*Scene difference descriptions:*

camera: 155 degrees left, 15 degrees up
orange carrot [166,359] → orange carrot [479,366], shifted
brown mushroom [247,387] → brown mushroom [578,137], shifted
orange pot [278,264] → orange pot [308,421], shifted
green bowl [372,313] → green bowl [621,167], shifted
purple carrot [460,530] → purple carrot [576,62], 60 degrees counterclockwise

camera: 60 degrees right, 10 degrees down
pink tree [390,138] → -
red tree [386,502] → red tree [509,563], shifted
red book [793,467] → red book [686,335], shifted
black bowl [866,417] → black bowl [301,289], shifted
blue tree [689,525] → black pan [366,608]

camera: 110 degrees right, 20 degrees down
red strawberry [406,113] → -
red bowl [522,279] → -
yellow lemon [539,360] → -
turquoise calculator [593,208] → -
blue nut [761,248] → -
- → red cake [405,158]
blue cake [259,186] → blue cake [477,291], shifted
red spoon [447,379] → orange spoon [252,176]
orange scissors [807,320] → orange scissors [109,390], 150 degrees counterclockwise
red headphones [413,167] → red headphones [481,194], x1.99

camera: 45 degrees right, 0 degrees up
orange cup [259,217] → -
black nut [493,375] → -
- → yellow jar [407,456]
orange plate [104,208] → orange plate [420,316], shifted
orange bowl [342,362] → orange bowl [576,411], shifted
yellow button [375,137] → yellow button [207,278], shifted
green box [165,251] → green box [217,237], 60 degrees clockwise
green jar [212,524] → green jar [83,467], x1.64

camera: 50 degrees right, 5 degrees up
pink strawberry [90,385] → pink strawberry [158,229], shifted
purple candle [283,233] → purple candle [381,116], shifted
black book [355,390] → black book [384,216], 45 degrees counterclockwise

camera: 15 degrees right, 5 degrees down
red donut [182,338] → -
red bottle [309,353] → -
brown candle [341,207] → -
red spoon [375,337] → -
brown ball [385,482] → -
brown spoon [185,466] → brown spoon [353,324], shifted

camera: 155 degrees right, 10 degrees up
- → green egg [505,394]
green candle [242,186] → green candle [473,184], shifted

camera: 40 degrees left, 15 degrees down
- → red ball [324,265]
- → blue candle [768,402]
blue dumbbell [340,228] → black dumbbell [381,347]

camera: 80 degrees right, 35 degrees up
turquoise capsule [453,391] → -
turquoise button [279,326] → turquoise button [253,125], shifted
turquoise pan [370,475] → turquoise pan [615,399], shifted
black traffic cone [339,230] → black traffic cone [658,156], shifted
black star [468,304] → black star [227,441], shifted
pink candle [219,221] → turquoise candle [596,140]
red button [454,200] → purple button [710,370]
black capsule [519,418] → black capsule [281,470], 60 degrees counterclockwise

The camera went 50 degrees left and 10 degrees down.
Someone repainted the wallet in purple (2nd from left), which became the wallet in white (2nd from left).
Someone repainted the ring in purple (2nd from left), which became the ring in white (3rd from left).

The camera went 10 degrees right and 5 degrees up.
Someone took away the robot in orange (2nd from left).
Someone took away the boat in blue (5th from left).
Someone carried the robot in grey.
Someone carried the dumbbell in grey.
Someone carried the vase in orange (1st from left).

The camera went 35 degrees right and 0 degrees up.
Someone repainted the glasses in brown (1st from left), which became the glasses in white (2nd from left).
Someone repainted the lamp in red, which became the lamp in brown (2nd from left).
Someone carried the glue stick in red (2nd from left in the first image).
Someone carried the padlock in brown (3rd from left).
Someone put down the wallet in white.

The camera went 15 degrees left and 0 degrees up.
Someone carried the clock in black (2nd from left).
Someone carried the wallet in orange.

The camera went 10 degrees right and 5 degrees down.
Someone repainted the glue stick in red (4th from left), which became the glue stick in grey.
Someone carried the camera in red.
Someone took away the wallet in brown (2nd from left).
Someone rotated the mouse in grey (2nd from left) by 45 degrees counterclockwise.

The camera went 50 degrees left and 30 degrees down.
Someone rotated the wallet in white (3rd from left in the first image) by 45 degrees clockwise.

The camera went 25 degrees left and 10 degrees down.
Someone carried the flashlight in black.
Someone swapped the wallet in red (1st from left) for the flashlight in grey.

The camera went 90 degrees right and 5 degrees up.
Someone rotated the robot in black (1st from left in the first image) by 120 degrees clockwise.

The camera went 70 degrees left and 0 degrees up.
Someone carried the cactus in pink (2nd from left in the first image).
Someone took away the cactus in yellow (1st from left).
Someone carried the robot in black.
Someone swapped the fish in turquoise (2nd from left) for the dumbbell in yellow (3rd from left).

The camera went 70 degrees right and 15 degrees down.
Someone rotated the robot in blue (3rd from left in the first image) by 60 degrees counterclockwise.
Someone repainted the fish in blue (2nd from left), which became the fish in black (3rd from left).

*EXERCISE:*
Give back the complete data exactly as supplied.

*REPLY:*
camera: 155 degrees left, 15 degrees up
orange carrot [166,359] → orange carrot [479,366], shifted
brown mushroom [247,387] → brown mushroom [578,137], shifted
orange pot [278,264] → orange pot [308,421], shifted
green bowl [372,313] → green bowl [621,167], shifted
purple carrot [460,530] → purple carrot [576,62], 60 degrees counterclockwise

camera: 60 degrees right, 10 degrees down
pink tree [390,138] → -
red tree [386,502] → red tree [509,563], shifted
red book [793,467] → red book [686,335], shifted
black bowl [866,417] → black bowl [301,289], shifted
blue tree [689,525] → black pan [366,608]

camera: 110 degrees right, 20 degrees down
red strawberry [406,113] → -
red bowl [522,279] → -
yellow lemon [539,360] → -
turquoise calculator [593,208] → -
blue nut [761,248] → -
- → red cake [405,158]
blue cake [259,186] → blue cake [477,291], shifted
red spoon [447,379] → orange spoon [252,176]
orange scissors [807,320] → orange scissors [109,390], 150 degrees counterclockwise
red headphones [413,167] → red headphones [481,194], x1.99

camera: 45 degrees right, 0 degrees up
orange cup [259,217] → -
black nut [493,375] → -
- → yellow jar [407,456]
orange plate [104,208] → orange plate [420,316], shifted
orange bowl [342,362] → orange bowl [576,411], shifted
yellow button [375,137] → yellow button [207,278], shifted
green box [165,251] → green box [217,237], 60 degrees clockwise
green jar [212,524] → green jar [83,467], x1.64

camera: 50 degrees right, 5 degrees up
pink strawberry [90,385] → pink strawberry [158,229], shifted
purple candle [283,233] → purple candle [381,116], shifted
black book [355,390] → black book [384,216], 45 degrees counterclockwise

camera: 15 degrees right, 5 degrees down
red donut [182,338] → -
red bottle [309,353] → -
brown candle [341,207] → -
red spoon [375,337] → -
brown ball [385,482] → -
brown spoon [185,466] → brown spoon [353,324], shifted

camera: 155 degrees right, 10 degrees up
- → green egg [505,394]
green candle [242,186] → green candle [473,184], shifted

camera: 40 degrees left, 15 degrees down
- → red ball [324,265]
- → blue candle [768,402]
blue dumbbell [340,228] → black dumbbell [381,347]

camera: 80 degrees right, 35 degrees up
turquoise capsule [453,391] → -
turquoise button [279,326] → turquoise button [253,125], shifted
turquoise pan [370,475] → turquoise pan [615,399], shifted
black traffic cone [339,230] → black traffic cone [658,156], shifted
black star [468,304] → black star [227,441], shifted
pink candle [219,221] → turquoise candle [596,140]
red button [454,200] → purple button [710,370]
black capsule [519,418] → black capsule [281,470], 60 degrees counterclockwise

The camera went 50 degrees left and 10 degrees down.
Someone repainted the wallet in purple (2nd from left), which became the wallet in white (2nd from left).
Someone repainted the ring in purple (2nd from left), which became the ring in white (3rd from left).

The camera went 10 degrees right and 5 degrees up.
Someone took away the robot in orange (2nd from left).
Someone took away the boat in blue (5th from left).
Someone carried the robot in grey.
Someone carried the dumbbell in grey.
Someone carried the vase in orange (1st from left).

The camera went 35 degrees right and 0 degrees up.
Someone repainted the glasses in brown (1st from left), which became the glasses in white (2nd from left).
Someone repainted the lamp in red, which became the lamp in brown (2nd from left).
Someone carried the glue stick in red (2nd from left in the first image).
Someone carried the padlock in brown (3rd from left).
Someone put down the wallet in white.

The camera went 15 degrees left and 0 degrees up.
Someone carried the clock in black (2nd from left).
Someone carried the wallet in orange.

The camera went 10 degrees right and 5 degrees down.
Someone repainted the glue stick in red (4th from left), which became the glue stick in grey.
Someone carried the camera in red.
Someone took away the wallet in brown (2nd from left).
Someone rotated the mouse in grey (2nd from left) by 45 degrees counterclockwise.

The camera went 50 degrees left and 30 degrees down.
Someone rotated the wallet in white (3rd from left in the first image) by 45 degrees clockwise.

The camera went 25 degrees left and 10 degrees down.
Someone carried the flashlight in black.
Someone swapped the wallet in red (1st from left) for the flashlight in grey.

The camera went 90 degrees right and 5 degrees up.
Someone rotated the robot in black (1st from left in the first image) by 120 degrees clockwise.

The camera went 70 degrees left and 0 degrees up.
Someone carried the cactus in pink (2nd from left in the first image).
Someone took away the cactus in yellow (1st from left).
Someone carried the robot in black.
Someone swapped the fish in turquoise (2nd from left) for the dumbbell in yellow (3rd from left).

The camera went 70 degrees right and 15 degrees down.
Someone rotated the robot in blue (3rd from left in the first image) by 60 degrees counterclockwise.
Someone repainted the fish in blue (2nd from left), which became the fish in black (3rd from left).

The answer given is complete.